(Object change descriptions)
◆ ◆ ◆

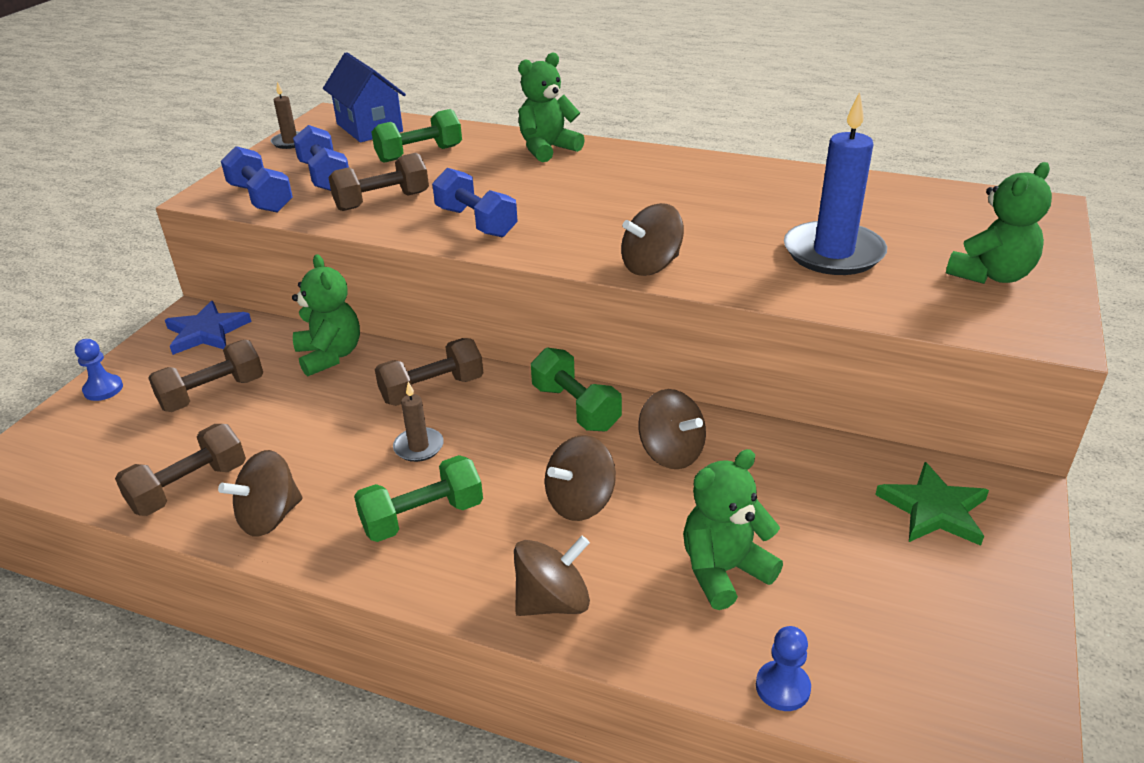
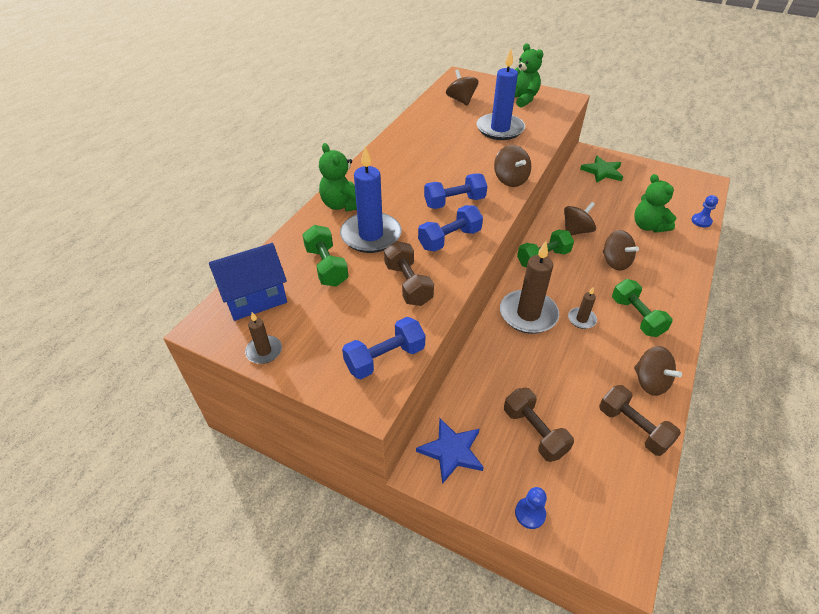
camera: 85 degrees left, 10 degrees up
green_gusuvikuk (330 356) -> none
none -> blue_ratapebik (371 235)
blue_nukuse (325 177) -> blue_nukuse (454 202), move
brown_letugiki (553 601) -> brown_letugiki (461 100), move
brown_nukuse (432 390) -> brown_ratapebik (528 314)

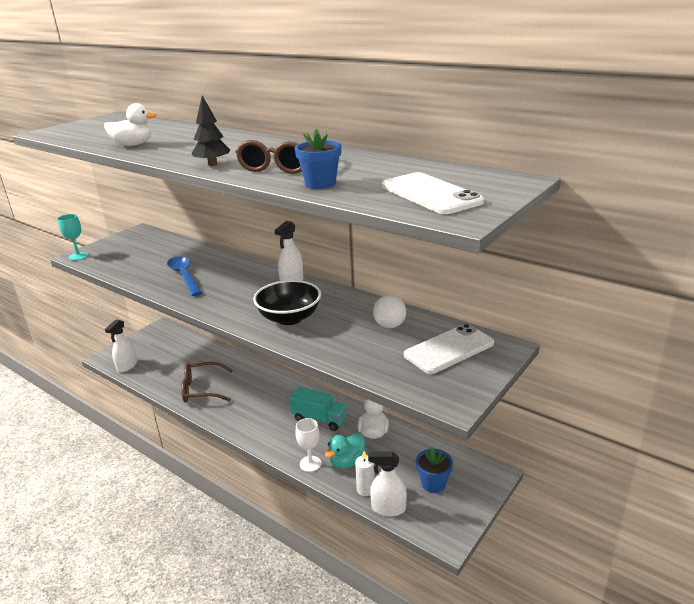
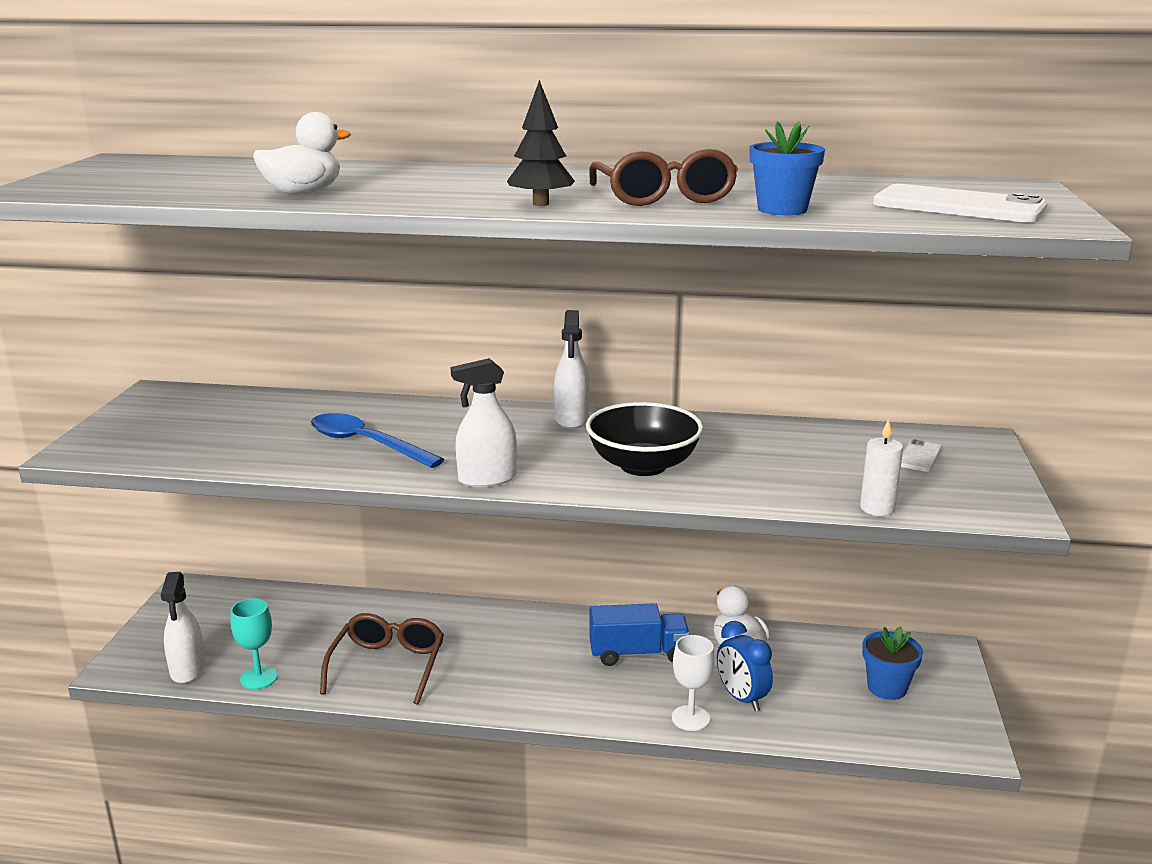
camera: 30 degrees left, 5 degrees down
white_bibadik (389 325) -> none
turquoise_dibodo (78 256) -> turquoise_dibodo (259 678), move
white_ratapebik (365 489) -> white_ratapebik (877 508), move
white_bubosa (388 508) -> white_bubosa (487 479), move
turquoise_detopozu (347 462) -> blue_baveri (741 698)
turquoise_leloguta (319 419) -> blue_leloguta (638 653)
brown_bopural (202 389) -> brown_bopural (387 666), 135 degrees clockwise
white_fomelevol (449 349) -> white_fomelevol (919 456), x0.48

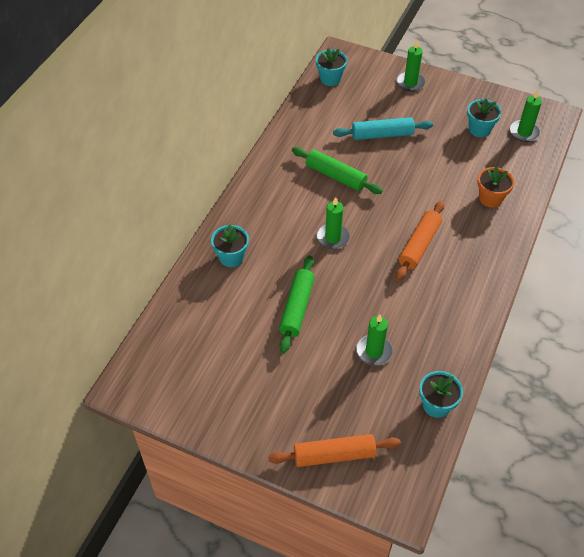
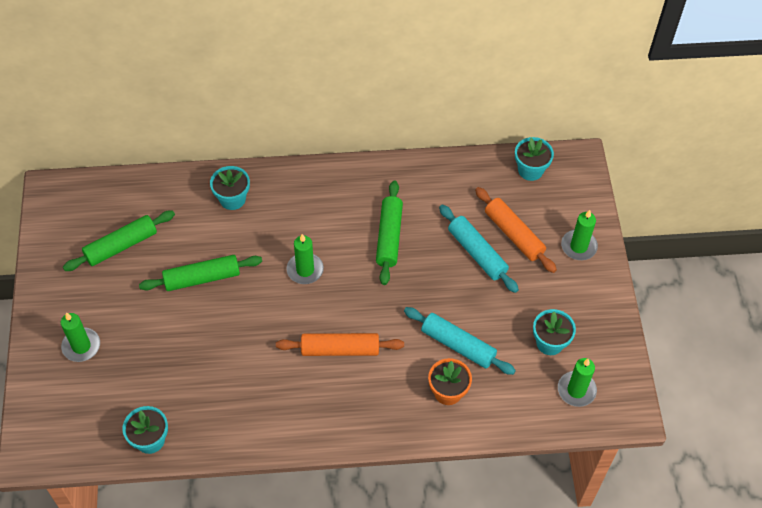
camera: 60 degrees right, 5 degrees up
none -> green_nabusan (121 245)
none -> turquoise_nabusan (458 345)
orange_nabusan (334 455) -> orange_nabusan (514 234), move
green_ratapebik (374 351) -> green_ratapebik (81 346), move

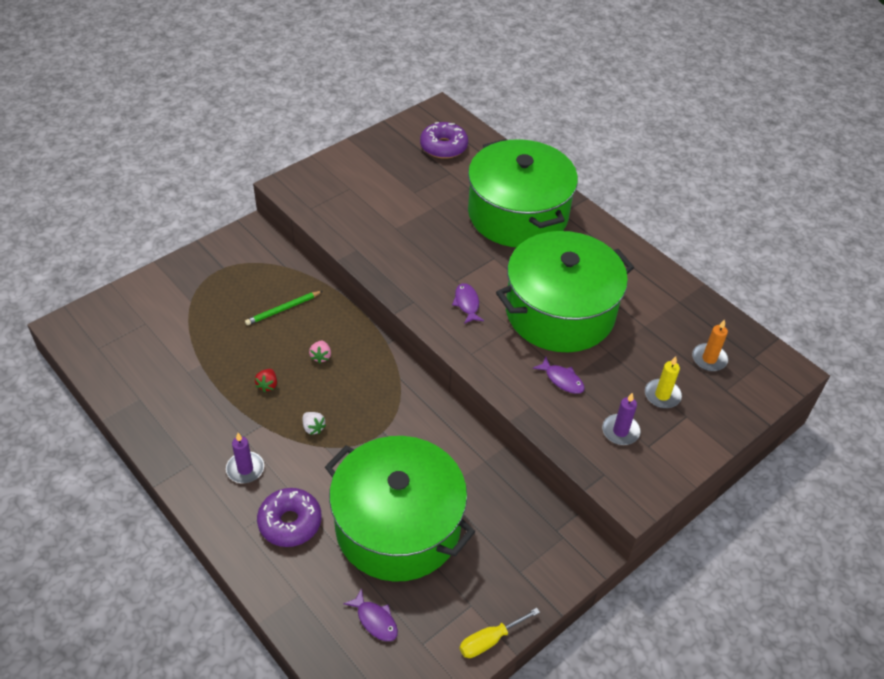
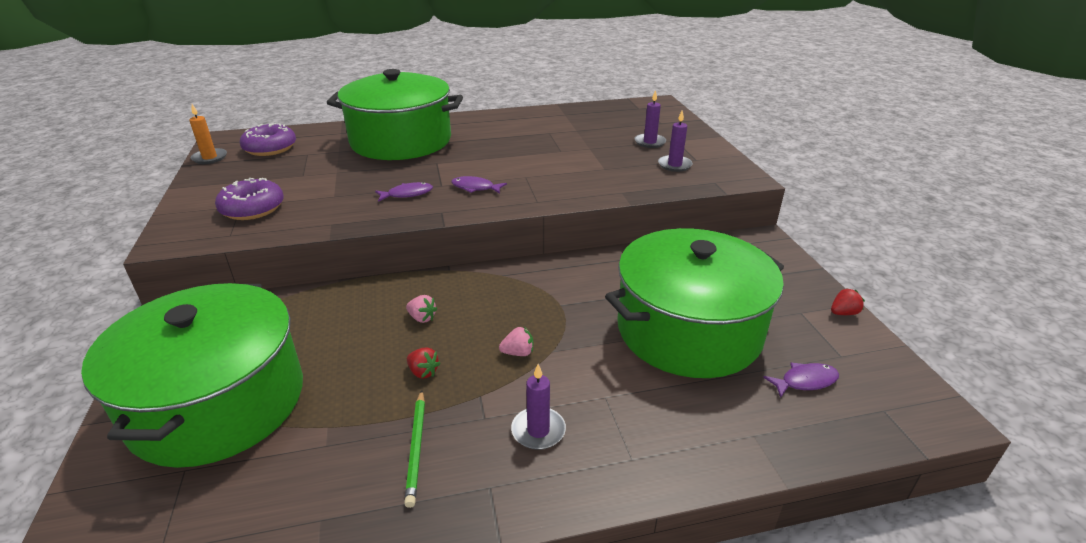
camera: 60 degrees left, 15 degrees down
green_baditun (283 309) -> green_baditun (417 448), move
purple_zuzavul (290 522) -> purple_zuzavul (252 208), move
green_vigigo (560 312) -> green_vigigo (218 402), move
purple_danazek (562 380) -> purple_danazek (407 194), move
orange_ratapebik (709 359) -> orange_ratapebik (210 158), move
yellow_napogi (490 640) -> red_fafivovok (843 313)
white_fafivovok (313 428) -> pink_fafivovok (518 353)
yellow_ratapebik (662 395) -> purple_ratapebik (650 142)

◆ ◆ ◆

* _What the exercise asks_: Using the entries above, repeat exactly the lines from the one with "white_bubosa (388 508)" to the one with "green_vigigo (560 312)", both included, and leave the pictures behind.

* _Solution below_:
white_bubosa (388 508) -> white_bubosa (487 479), move
turquoise_detopozu (347 462) -> blue_baveri (741 698)
turquoise_leloguta (319 419) -> blue_leloguta (638 653)
brown_bopural (202 389) -> brown_bopural (387 666), 135 degrees clockwise
white_fomelevol (449 349) -> white_fomelevol (919 456), x0.48

camera: 60 degrees right, 5 degrees up
none -> green_nabusan (121 245)
none -> turquoise_nabusan (458 345)
orange_nabusan (334 455) -> orange_nabusan (514 234), move
green_ratapebik (374 351) -> green_ratapebik (81 346), move

camera: 60 degrees left, 15 degrees down
green_baditun (283 309) -> green_baditun (417 448), move
purple_zuzavul (290 522) -> purple_zuzavul (252 208), move
green_vigigo (560 312) -> green_vigigo (218 402), move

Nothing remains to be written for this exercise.